__INSTRUCTIONS FOR THE TASK__. Word for word, copy the lines from the one with "green semicircle: (307, 374)" to the last line of the data below, counting both, and keep every picture out.

__EXERCISE INPUTS__.
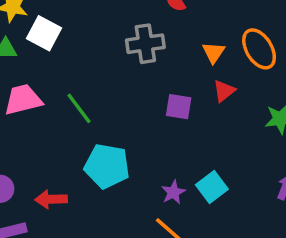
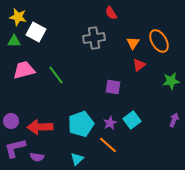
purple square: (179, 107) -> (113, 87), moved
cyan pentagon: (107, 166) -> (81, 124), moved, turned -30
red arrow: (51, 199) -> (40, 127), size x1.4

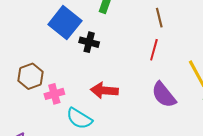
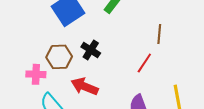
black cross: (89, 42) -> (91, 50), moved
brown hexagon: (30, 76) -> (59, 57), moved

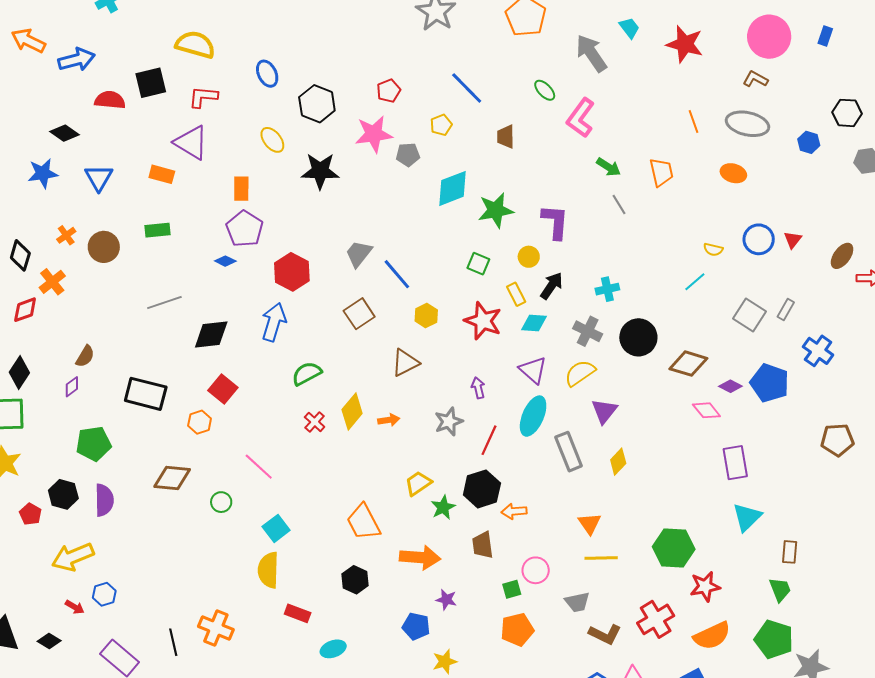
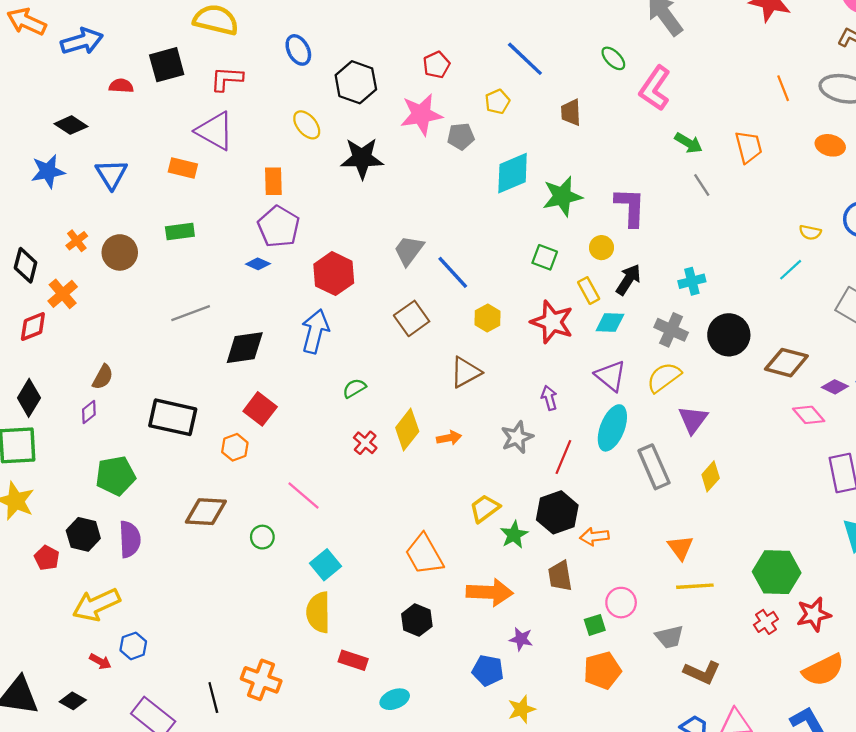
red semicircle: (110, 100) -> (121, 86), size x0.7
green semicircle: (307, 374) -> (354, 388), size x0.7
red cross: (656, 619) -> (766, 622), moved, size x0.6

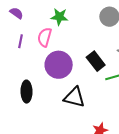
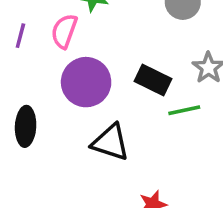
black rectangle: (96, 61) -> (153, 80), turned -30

__RESPONSE AREA__.
green semicircle: (307, 374) -> (354, 388), size x0.7
red cross: (656, 619) -> (766, 622), moved, size x0.6

black rectangle: (96, 61) -> (153, 80), turned -30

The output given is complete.